Dataset items
----

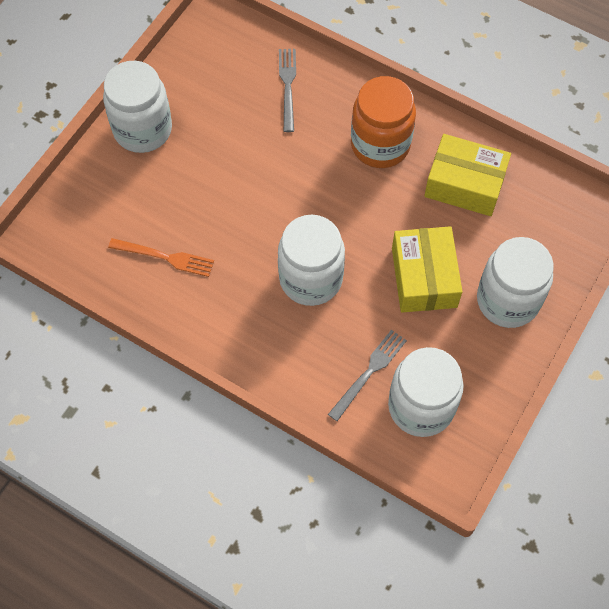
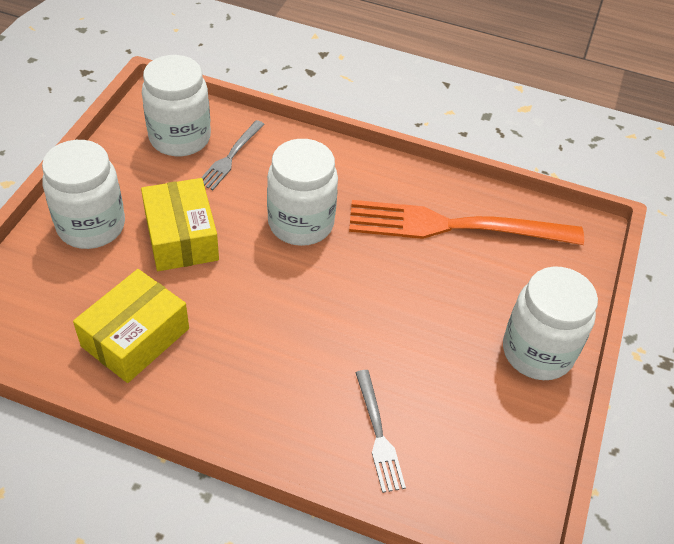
camera: 165 degrees right, 15 degrees down
orange fork [108,238,214,277] -> orange fork [349,200,584,245], size x2.09
orange jar [351,76,416,168] -> none
yellow box [424,134,511,216] -> yellow box turned 60 degrees counterclockwise [73,269,189,383]

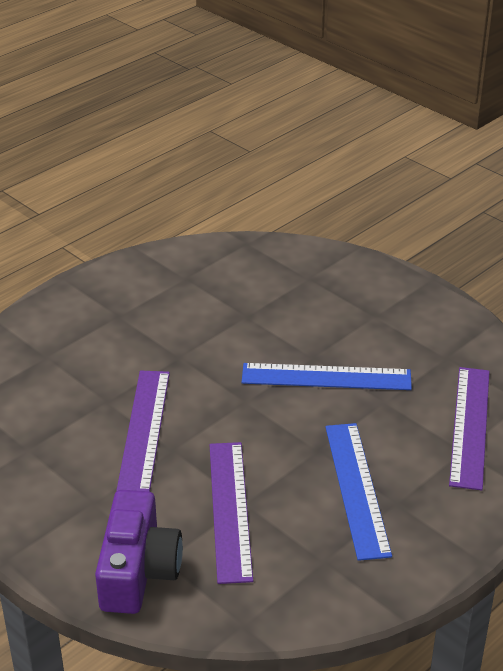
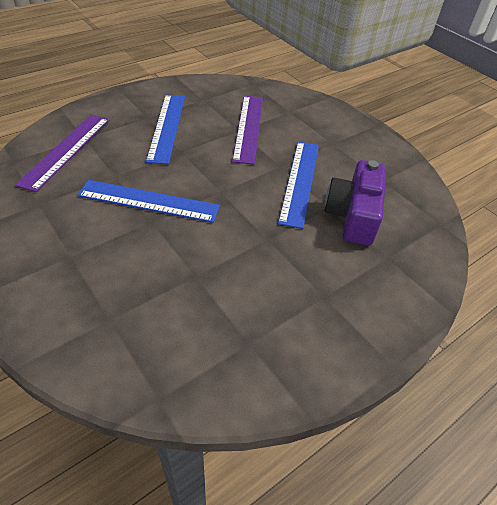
camera: 175 degrees left, 10 degrees up
purple camera [95,490,183,614] -> purple camera moved to [324,160,386,246]
purple ruler [116,371,170,492] -> blue ruler [278,141,319,229]

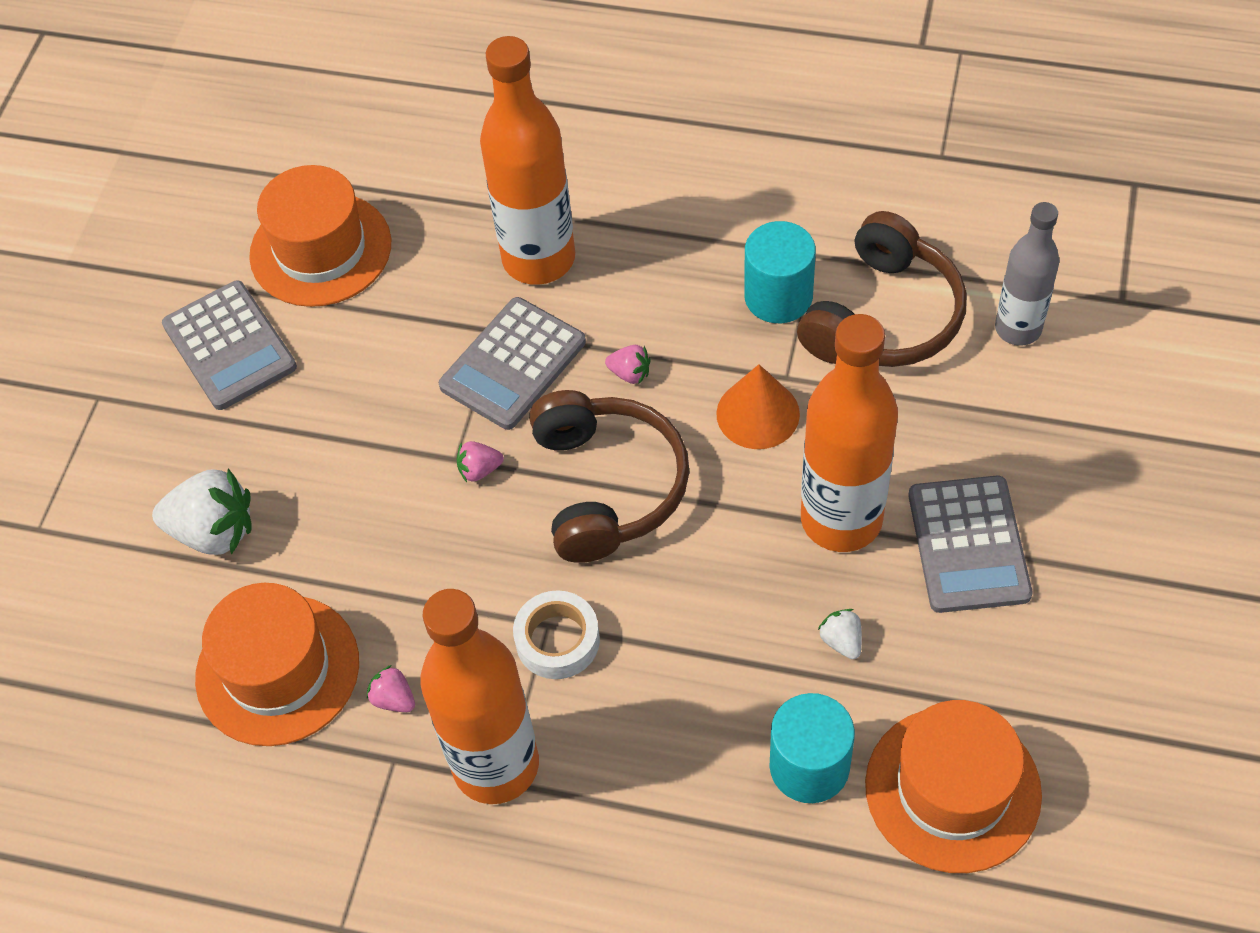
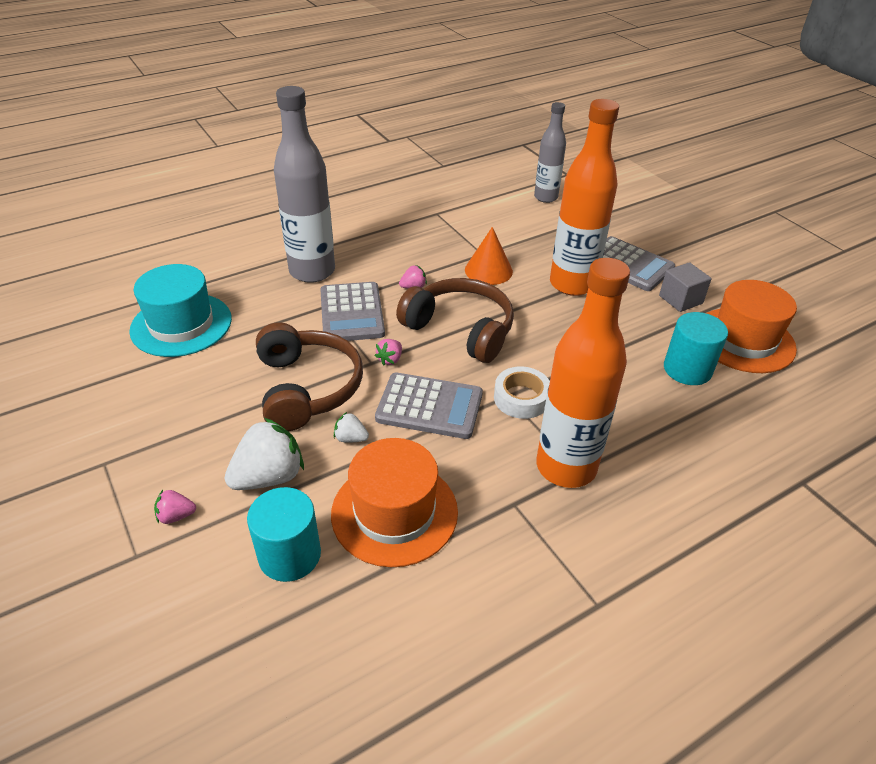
camera: 50 degrees left, 15 degrees down
grey calculator [162,280,297,410] -> grey calculator moved to [375,372,483,439]
orange hat [249,165,391,307] -> turquoise hat [129,264,232,357]
pink strawberry [367,665,415,712] -> pink strawberry moved to [154,490,196,524]
orange bottle [480,36,575,285] -> grey bottle [274,86,335,283]
turquoise cylinder [744,221,816,323] -> turquoise cylinder moved to [247,487,321,582]
brown headphones [797,211,967,367] -> brown headphones moved to [256,322,363,431]
white strawberry [818,609,862,659] -> white strawberry moved to [334,412,369,443]
none -> grey cube [659,262,712,312]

----

- What you will do
Copy out exactly the lines between the line with "pink strawberry [367,665,415,712]" and the last line of the entries, counting both of those lines.

- Response to this exercise
pink strawberry [367,665,415,712] -> pink strawberry moved to [154,490,196,524]
orange bottle [480,36,575,285] -> grey bottle [274,86,335,283]
turquoise cylinder [744,221,816,323] -> turquoise cylinder moved to [247,487,321,582]
brown headphones [797,211,967,367] -> brown headphones moved to [256,322,363,431]
white strawberry [818,609,862,659] -> white strawberry moved to [334,412,369,443]
none -> grey cube [659,262,712,312]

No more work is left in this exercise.